→ WHAT IS NEEDED
Reproduce the entries below exactly, but only from the line containing "in_second: [537, 206]" to the line containing "in_second: [594, 159]", inclusive.

Spatial object tracking data
_ _ _ _ _
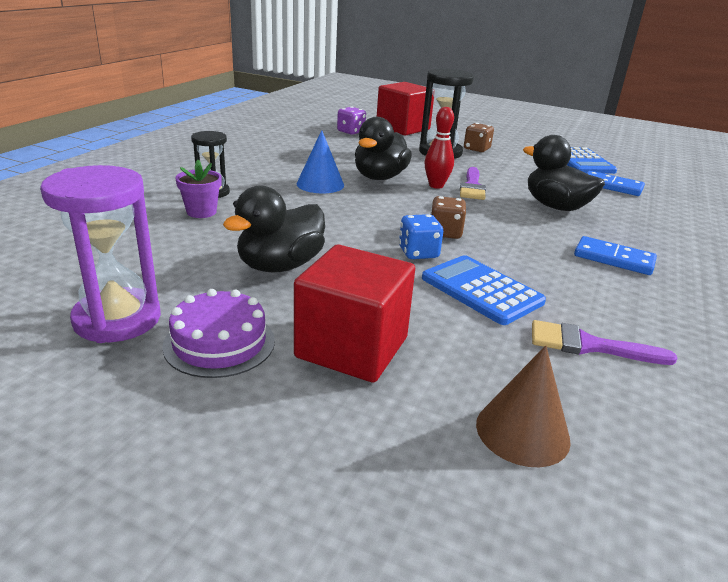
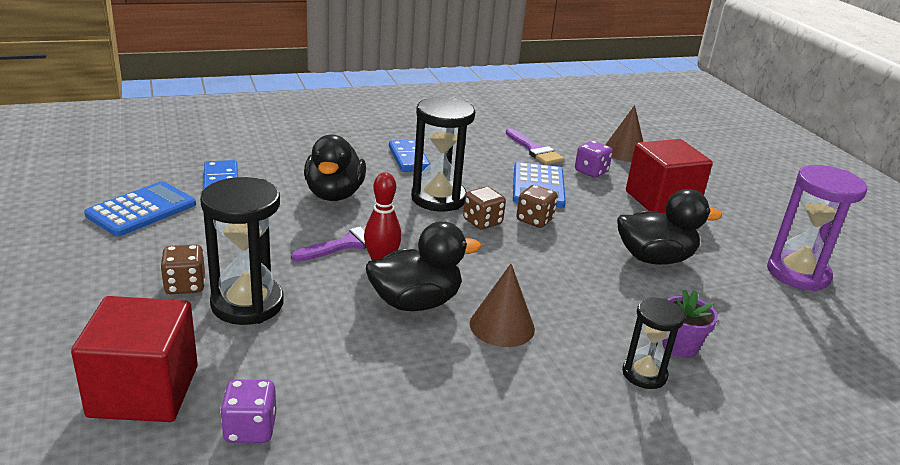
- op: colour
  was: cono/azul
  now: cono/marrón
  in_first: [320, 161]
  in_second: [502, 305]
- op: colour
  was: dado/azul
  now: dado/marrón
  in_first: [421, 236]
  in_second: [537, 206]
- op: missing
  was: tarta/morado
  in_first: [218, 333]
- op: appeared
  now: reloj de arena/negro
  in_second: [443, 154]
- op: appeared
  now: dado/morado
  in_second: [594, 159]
_ _ _ _ _
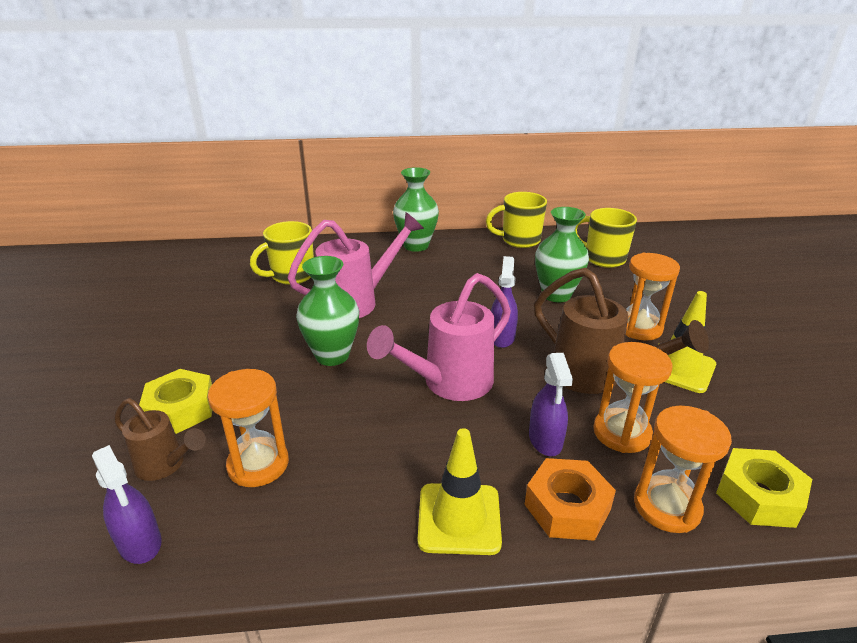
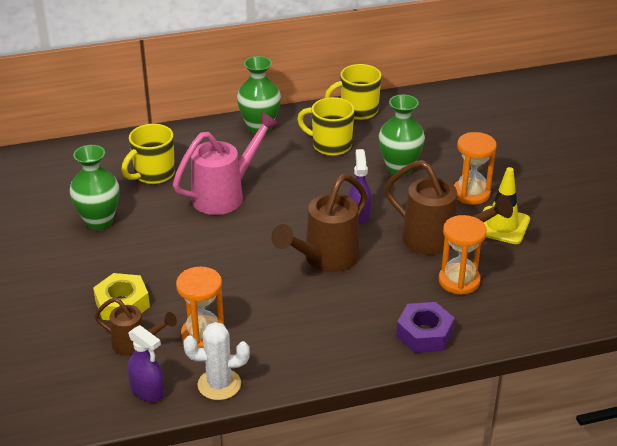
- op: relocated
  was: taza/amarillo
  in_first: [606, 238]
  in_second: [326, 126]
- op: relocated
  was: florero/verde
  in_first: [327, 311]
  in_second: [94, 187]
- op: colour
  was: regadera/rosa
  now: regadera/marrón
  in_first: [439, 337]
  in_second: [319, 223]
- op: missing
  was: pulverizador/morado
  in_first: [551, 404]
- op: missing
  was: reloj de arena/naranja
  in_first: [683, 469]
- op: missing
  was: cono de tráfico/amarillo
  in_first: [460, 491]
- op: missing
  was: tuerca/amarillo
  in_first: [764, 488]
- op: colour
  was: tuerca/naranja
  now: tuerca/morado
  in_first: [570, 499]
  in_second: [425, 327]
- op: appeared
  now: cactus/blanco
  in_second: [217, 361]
_ _ _ _ _
→ RESULT FOR THIS EXERCISE
  in_second: [537, 206]
- op: missing
  was: tarta/morado
  in_first: [218, 333]
- op: appeared
  now: reloj de arena/negro
  in_second: [443, 154]
- op: appeared
  now: dado/morado
  in_second: [594, 159]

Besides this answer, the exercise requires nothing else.